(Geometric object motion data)
****************

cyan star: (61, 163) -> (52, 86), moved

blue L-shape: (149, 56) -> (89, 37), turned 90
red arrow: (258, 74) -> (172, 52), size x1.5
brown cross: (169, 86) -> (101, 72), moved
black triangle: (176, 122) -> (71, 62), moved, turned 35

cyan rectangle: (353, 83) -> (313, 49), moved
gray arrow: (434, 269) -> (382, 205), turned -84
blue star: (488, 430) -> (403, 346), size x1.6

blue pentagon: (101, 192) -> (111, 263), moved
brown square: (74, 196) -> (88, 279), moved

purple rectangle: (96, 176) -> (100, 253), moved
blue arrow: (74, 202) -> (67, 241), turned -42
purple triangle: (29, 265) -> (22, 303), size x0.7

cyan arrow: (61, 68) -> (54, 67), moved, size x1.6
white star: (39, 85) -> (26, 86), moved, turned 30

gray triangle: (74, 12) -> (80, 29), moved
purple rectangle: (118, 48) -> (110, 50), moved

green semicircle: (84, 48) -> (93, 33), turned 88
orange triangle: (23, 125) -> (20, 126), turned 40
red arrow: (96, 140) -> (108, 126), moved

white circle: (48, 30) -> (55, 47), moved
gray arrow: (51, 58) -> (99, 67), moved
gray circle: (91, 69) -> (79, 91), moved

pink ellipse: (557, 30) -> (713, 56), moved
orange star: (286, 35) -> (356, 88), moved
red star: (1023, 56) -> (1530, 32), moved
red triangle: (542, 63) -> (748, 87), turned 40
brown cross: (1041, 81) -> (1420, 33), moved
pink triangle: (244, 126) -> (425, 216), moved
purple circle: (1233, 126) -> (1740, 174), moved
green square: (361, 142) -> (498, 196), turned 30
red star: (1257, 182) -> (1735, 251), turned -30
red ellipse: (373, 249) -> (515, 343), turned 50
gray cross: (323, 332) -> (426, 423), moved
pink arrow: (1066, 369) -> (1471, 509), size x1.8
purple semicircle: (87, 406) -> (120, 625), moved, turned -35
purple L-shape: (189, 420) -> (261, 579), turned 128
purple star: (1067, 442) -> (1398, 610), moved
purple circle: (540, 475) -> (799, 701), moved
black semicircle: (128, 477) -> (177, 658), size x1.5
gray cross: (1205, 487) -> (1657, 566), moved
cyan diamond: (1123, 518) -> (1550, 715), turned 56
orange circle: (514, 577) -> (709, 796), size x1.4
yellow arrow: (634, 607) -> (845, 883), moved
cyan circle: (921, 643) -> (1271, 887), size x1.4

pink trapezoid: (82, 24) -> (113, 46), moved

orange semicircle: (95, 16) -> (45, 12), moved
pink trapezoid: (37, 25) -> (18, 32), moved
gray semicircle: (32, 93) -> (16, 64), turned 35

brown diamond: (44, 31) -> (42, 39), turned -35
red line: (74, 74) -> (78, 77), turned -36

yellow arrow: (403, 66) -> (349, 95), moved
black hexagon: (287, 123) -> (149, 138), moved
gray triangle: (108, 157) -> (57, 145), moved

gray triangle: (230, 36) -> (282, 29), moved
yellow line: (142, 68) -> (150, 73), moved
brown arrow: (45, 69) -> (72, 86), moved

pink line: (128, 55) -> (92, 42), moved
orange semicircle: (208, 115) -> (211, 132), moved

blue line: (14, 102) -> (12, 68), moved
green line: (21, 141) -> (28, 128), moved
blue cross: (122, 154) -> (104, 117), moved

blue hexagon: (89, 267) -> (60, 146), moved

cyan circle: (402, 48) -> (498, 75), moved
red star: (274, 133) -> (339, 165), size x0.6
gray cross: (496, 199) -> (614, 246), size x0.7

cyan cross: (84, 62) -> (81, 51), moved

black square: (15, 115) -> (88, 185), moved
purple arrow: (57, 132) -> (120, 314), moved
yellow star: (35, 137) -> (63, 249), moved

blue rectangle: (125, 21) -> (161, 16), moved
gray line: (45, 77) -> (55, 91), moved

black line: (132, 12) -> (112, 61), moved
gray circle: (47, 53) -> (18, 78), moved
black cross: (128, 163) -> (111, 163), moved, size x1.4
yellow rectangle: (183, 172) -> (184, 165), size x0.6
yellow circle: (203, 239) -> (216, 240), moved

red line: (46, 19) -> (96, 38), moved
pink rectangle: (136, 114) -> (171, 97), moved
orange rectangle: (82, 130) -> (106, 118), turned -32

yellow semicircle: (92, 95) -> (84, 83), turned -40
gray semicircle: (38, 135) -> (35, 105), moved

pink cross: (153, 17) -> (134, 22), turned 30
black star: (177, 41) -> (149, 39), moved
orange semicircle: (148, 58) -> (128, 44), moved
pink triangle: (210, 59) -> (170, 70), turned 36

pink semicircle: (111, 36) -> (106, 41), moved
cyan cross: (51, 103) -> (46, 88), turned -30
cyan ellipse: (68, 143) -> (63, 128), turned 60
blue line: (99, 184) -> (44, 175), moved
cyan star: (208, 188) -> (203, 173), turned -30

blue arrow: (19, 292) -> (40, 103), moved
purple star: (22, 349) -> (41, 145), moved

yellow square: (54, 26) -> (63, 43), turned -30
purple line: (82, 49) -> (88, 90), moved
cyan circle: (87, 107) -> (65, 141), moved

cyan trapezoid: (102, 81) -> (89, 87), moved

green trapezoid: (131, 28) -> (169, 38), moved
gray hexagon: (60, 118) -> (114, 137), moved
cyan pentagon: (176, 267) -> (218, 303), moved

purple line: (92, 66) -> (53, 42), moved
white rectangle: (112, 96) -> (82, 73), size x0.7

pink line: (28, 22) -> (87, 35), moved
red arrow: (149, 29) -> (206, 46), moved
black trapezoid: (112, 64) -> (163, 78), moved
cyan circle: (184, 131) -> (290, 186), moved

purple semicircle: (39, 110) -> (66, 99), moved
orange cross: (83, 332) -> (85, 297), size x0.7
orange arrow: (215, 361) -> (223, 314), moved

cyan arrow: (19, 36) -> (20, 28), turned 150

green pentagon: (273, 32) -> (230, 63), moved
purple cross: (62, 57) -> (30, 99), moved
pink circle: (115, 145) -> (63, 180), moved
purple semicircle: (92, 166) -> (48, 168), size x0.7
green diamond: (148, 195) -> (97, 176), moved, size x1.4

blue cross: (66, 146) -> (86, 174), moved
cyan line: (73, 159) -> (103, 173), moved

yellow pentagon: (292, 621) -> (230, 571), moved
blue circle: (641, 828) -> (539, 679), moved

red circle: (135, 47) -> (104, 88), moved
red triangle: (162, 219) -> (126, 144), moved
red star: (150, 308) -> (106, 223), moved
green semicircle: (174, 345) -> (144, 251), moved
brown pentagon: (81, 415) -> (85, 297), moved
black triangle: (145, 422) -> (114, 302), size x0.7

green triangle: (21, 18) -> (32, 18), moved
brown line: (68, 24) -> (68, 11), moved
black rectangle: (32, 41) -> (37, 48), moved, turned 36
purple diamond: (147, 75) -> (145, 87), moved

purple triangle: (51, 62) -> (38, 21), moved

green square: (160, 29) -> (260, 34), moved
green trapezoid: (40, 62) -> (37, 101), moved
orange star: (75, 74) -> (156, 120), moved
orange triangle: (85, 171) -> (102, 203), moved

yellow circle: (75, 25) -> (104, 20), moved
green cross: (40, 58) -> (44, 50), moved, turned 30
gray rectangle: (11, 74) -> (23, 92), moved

****************

* [Work item]: Each entry should be retyped exactly as given.

* [The completed task]:
cyan star: (61, 163) -> (52, 86), moved

blue L-shape: (149, 56) -> (89, 37), turned 90
red arrow: (258, 74) -> (172, 52), size x1.5
brown cross: (169, 86) -> (101, 72), moved
black triangle: (176, 122) -> (71, 62), moved, turned 35

cyan rectangle: (353, 83) -> (313, 49), moved
gray arrow: (434, 269) -> (382, 205), turned -84
blue star: (488, 430) -> (403, 346), size x1.6

blue pentagon: (101, 192) -> (111, 263), moved
brown square: (74, 196) -> (88, 279), moved

purple rectangle: (96, 176) -> (100, 253), moved
blue arrow: (74, 202) -> (67, 241), turned -42
purple triangle: (29, 265) -> (22, 303), size x0.7

cyan arrow: (61, 68) -> (54, 67), moved, size x1.6
white star: (39, 85) -> (26, 86), moved, turned 30

gray triangle: (74, 12) -> (80, 29), moved
purple rectangle: (118, 48) -> (110, 50), moved

green semicircle: (84, 48) -> (93, 33), turned 88
orange triangle: (23, 125) -> (20, 126), turned 40
red arrow: (96, 140) -> (108, 126), moved

white circle: (48, 30) -> (55, 47), moved
gray arrow: (51, 58) -> (99, 67), moved
gray circle: (91, 69) -> (79, 91), moved

pink ellipse: (557, 30) -> (713, 56), moved
orange star: (286, 35) -> (356, 88), moved
red star: (1023, 56) -> (1530, 32), moved
red triangle: (542, 63) -> (748, 87), turned 40
brown cross: (1041, 81) -> (1420, 33), moved
pink triangle: (244, 126) -> (425, 216), moved
purple circle: (1233, 126) -> (1740, 174), moved
green square: (361, 142) -> (498, 196), turned 30
red star: (1257, 182) -> (1735, 251), turned -30
red ellipse: (373, 249) -> (515, 343), turned 50
gray cross: (323, 332) -> (426, 423), moved
pink arrow: (1066, 369) -> (1471, 509), size x1.8
purple semicircle: (87, 406) -> (120, 625), moved, turned -35
purple L-shape: (189, 420) -> (261, 579), turned 128
purple star: (1067, 442) -> (1398, 610), moved
purple circle: (540, 475) -> (799, 701), moved
black semicircle: (128, 477) -> (177, 658), size x1.5
gray cross: (1205, 487) -> (1657, 566), moved
cyan diamond: (1123, 518) -> (1550, 715), turned 56
orange circle: (514, 577) -> (709, 796), size x1.4
yellow arrow: (634, 607) -> (845, 883), moved
cyan circle: (921, 643) -> (1271, 887), size x1.4

pink trapezoid: (82, 24) -> (113, 46), moved

orange semicircle: (95, 16) -> (45, 12), moved
pink trapezoid: (37, 25) -> (18, 32), moved
gray semicircle: (32, 93) -> (16, 64), turned 35

brown diamond: (44, 31) -> (42, 39), turned -35
red line: (74, 74) -> (78, 77), turned -36

yellow arrow: (403, 66) -> (349, 95), moved
black hexagon: (287, 123) -> (149, 138), moved
gray triangle: (108, 157) -> (57, 145), moved

gray triangle: (230, 36) -> (282, 29), moved
yellow line: (142, 68) -> (150, 73), moved
brown arrow: (45, 69) -> (72, 86), moved

pink line: (128, 55) -> (92, 42), moved
orange semicircle: (208, 115) -> (211, 132), moved

blue line: (14, 102) -> (12, 68), moved
green line: (21, 141) -> (28, 128), moved
blue cross: (122, 154) -> (104, 117), moved

blue hexagon: (89, 267) -> (60, 146), moved

cyan circle: (402, 48) -> (498, 75), moved
red star: (274, 133) -> (339, 165), size x0.6
gray cross: (496, 199) -> (614, 246), size x0.7

cyan cross: (84, 62) -> (81, 51), moved

black square: (15, 115) -> (88, 185), moved
purple arrow: (57, 132) -> (120, 314), moved
yellow star: (35, 137) -> (63, 249), moved

blue rectangle: (125, 21) -> (161, 16), moved
gray line: (45, 77) -> (55, 91), moved

black line: (132, 12) -> (112, 61), moved
gray circle: (47, 53) -> (18, 78), moved
black cross: (128, 163) -> (111, 163), moved, size x1.4
yellow rectangle: (183, 172) -> (184, 165), size x0.6
yellow circle: (203, 239) -> (216, 240), moved

red line: (46, 19) -> (96, 38), moved
pink rectangle: (136, 114) -> (171, 97), moved
orange rectangle: (82, 130) -> (106, 118), turned -32

yellow semicircle: (92, 95) -> (84, 83), turned -40
gray semicircle: (38, 135) -> (35, 105), moved

pink cross: (153, 17) -> (134, 22), turned 30
black star: (177, 41) -> (149, 39), moved
orange semicircle: (148, 58) -> (128, 44), moved
pink triangle: (210, 59) -> (170, 70), turned 36

pink semicircle: (111, 36) -> (106, 41), moved
cyan cross: (51, 103) -> (46, 88), turned -30
cyan ellipse: (68, 143) -> (63, 128), turned 60
blue line: (99, 184) -> (44, 175), moved
cyan star: (208, 188) -> (203, 173), turned -30

blue arrow: (19, 292) -> (40, 103), moved
purple star: (22, 349) -> (41, 145), moved

yellow square: (54, 26) -> (63, 43), turned -30
purple line: (82, 49) -> (88, 90), moved
cyan circle: (87, 107) -> (65, 141), moved

cyan trapezoid: (102, 81) -> (89, 87), moved

green trapezoid: (131, 28) -> (169, 38), moved
gray hexagon: (60, 118) -> (114, 137), moved
cyan pentagon: (176, 267) -> (218, 303), moved

purple line: (92, 66) -> (53, 42), moved
white rectangle: (112, 96) -> (82, 73), size x0.7

pink line: (28, 22) -> (87, 35), moved
red arrow: (149, 29) -> (206, 46), moved
black trapezoid: (112, 64) -> (163, 78), moved
cyan circle: (184, 131) -> (290, 186), moved

purple semicircle: (39, 110) -> (66, 99), moved
orange cross: (83, 332) -> (85, 297), size x0.7
orange arrow: (215, 361) -> (223, 314), moved

cyan arrow: (19, 36) -> (20, 28), turned 150

green pentagon: (273, 32) -> (230, 63), moved
purple cross: (62, 57) -> (30, 99), moved
pink circle: (115, 145) -> (63, 180), moved
purple semicircle: (92, 166) -> (48, 168), size x0.7
green diamond: (148, 195) -> (97, 176), moved, size x1.4

blue cross: (66, 146) -> (86, 174), moved
cyan line: (73, 159) -> (103, 173), moved

yellow pentagon: (292, 621) -> (230, 571), moved
blue circle: (641, 828) -> (539, 679), moved

red circle: (135, 47) -> (104, 88), moved
red triangle: (162, 219) -> (126, 144), moved
red star: (150, 308) -> (106, 223), moved
green semicircle: (174, 345) -> (144, 251), moved
brown pentagon: (81, 415) -> (85, 297), moved
black triangle: (145, 422) -> (114, 302), size x0.7

green triangle: (21, 18) -> (32, 18), moved
brown line: (68, 24) -> (68, 11), moved
black rectangle: (32, 41) -> (37, 48), moved, turned 36
purple diamond: (147, 75) -> (145, 87), moved

purple triangle: (51, 62) -> (38, 21), moved

green square: (160, 29) -> (260, 34), moved
green trapezoid: (40, 62) -> (37, 101), moved
orange star: (75, 74) -> (156, 120), moved
orange triangle: (85, 171) -> (102, 203), moved

yellow circle: (75, 25) -> (104, 20), moved
green cross: (40, 58) -> (44, 50), moved, turned 30
gray rectangle: (11, 74) -> (23, 92), moved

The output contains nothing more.